## Records on locating words and elements
***

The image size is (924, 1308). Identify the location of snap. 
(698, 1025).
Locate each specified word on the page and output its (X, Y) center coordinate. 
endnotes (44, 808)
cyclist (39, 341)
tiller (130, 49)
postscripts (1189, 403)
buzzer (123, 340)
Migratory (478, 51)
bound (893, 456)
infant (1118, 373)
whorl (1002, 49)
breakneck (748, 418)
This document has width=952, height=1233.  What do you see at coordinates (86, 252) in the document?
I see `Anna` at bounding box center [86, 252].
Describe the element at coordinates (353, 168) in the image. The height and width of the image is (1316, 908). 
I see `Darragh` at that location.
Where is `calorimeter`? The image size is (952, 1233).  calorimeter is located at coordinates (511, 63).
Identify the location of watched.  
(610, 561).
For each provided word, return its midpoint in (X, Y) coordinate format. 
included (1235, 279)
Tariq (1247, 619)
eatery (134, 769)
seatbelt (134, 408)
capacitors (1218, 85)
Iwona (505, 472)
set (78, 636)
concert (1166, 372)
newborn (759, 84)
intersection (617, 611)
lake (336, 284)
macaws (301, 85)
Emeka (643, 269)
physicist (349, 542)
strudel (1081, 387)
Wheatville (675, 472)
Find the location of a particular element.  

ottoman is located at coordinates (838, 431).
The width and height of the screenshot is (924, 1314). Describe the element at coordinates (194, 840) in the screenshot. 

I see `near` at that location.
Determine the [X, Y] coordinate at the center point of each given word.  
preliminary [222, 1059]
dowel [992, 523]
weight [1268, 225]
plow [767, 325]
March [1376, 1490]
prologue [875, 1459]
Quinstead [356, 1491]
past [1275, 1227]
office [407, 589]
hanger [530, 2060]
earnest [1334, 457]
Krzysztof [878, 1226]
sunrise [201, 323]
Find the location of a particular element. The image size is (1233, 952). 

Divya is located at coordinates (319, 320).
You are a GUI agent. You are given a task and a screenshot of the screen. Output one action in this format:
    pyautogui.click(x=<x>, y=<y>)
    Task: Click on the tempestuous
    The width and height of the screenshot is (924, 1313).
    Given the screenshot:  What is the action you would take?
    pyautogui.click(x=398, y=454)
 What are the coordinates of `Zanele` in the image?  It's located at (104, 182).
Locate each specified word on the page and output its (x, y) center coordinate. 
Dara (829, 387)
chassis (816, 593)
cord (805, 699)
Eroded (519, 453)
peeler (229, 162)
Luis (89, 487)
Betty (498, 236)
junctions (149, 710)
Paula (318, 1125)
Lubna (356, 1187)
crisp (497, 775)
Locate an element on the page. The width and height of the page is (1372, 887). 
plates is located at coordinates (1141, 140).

***

Pull out and copy every line of the records above that contains the word "particular".

Find the location of a particular element.  
Find the location of a particular element. The image size is (1233, 952). 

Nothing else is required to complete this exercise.